**WHAT YOU WILL DO**
Copy these lines word for word, leaving out the pictures.
# start of SUPPLIED MATERIAL
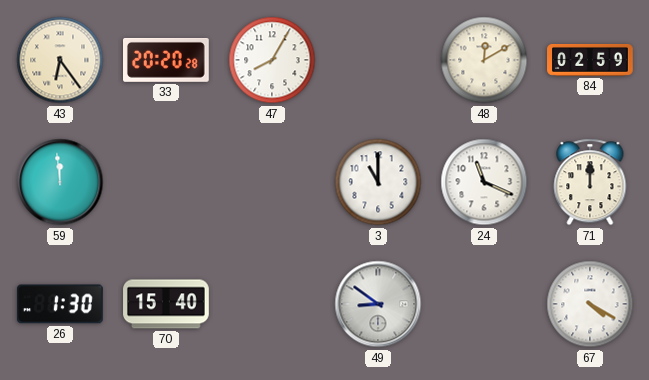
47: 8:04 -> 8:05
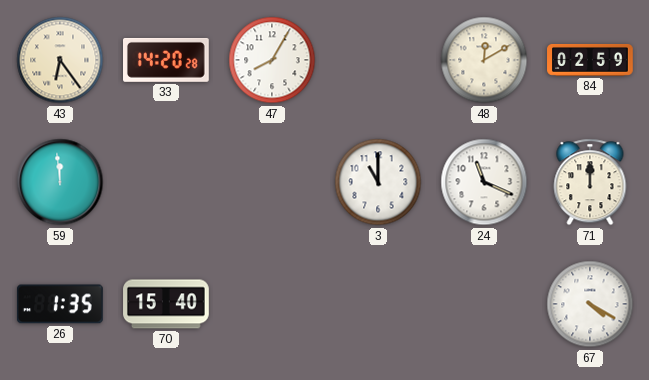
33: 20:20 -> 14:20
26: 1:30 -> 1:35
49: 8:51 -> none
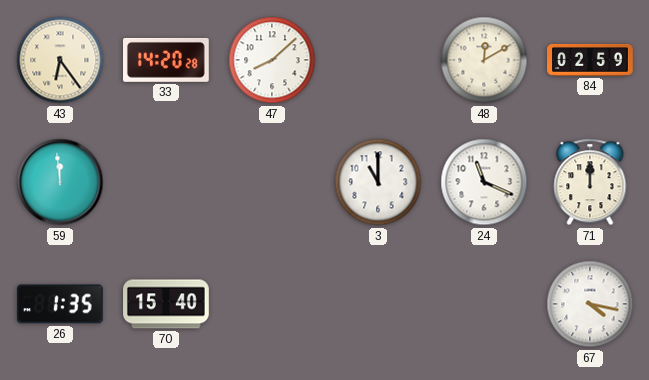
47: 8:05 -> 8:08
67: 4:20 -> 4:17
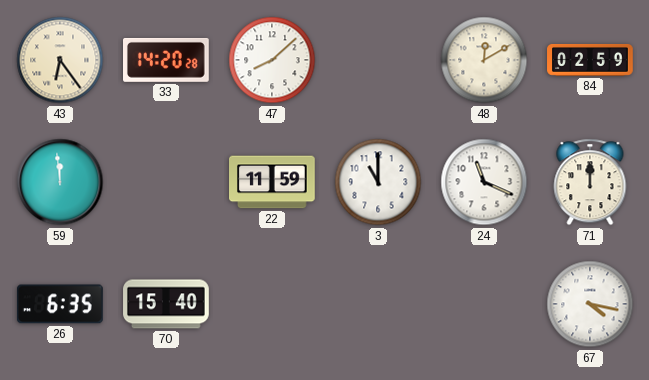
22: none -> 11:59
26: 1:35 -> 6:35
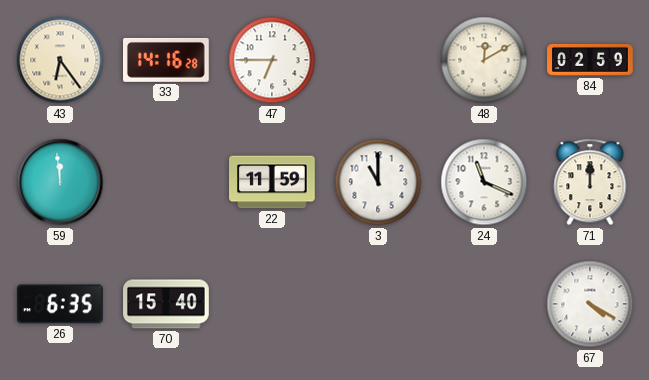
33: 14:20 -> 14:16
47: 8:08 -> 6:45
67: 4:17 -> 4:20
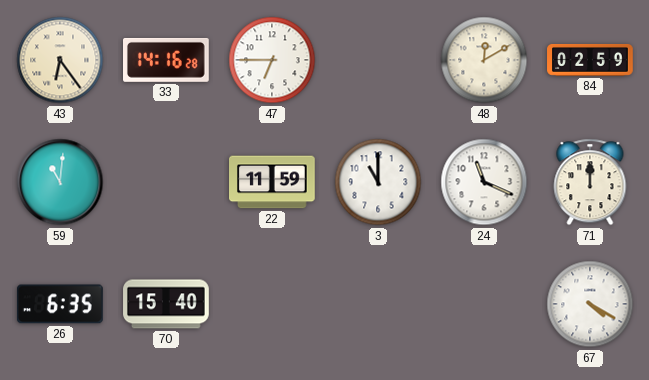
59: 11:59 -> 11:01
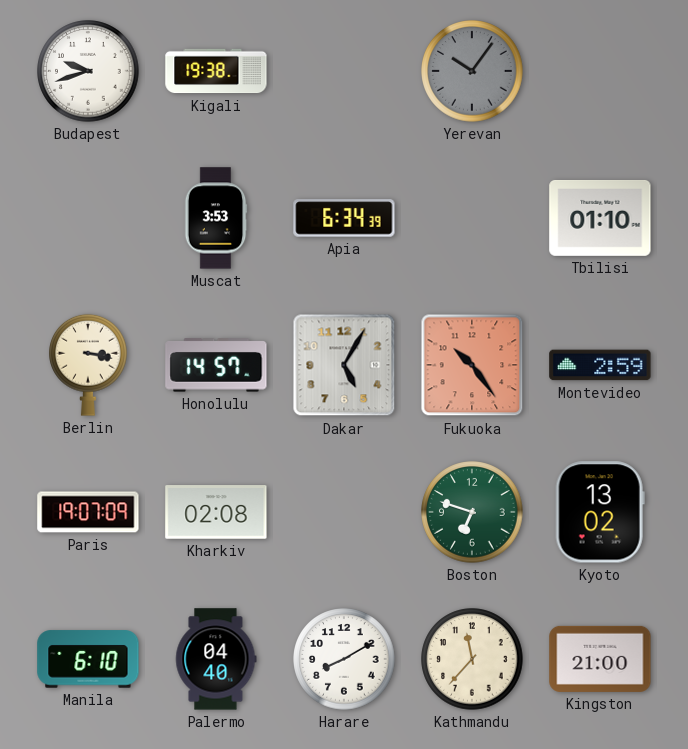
# end of SUPPLIED MATERIAL
**FINISHED EXERCISE**
47: 8:04 -> 8:05
33: 20:20 -> 14:20
26: 1:30 -> 1:35
49: 8:51 -> none
47: 8:05 -> 8:08
67: 4:20 -> 4:17
22: none -> 11:59
26: 1:35 -> 6:35
33: 14:20 -> 14:16
47: 8:08 -> 6:45
67: 4:17 -> 4:20
59: 11:59 -> 11:01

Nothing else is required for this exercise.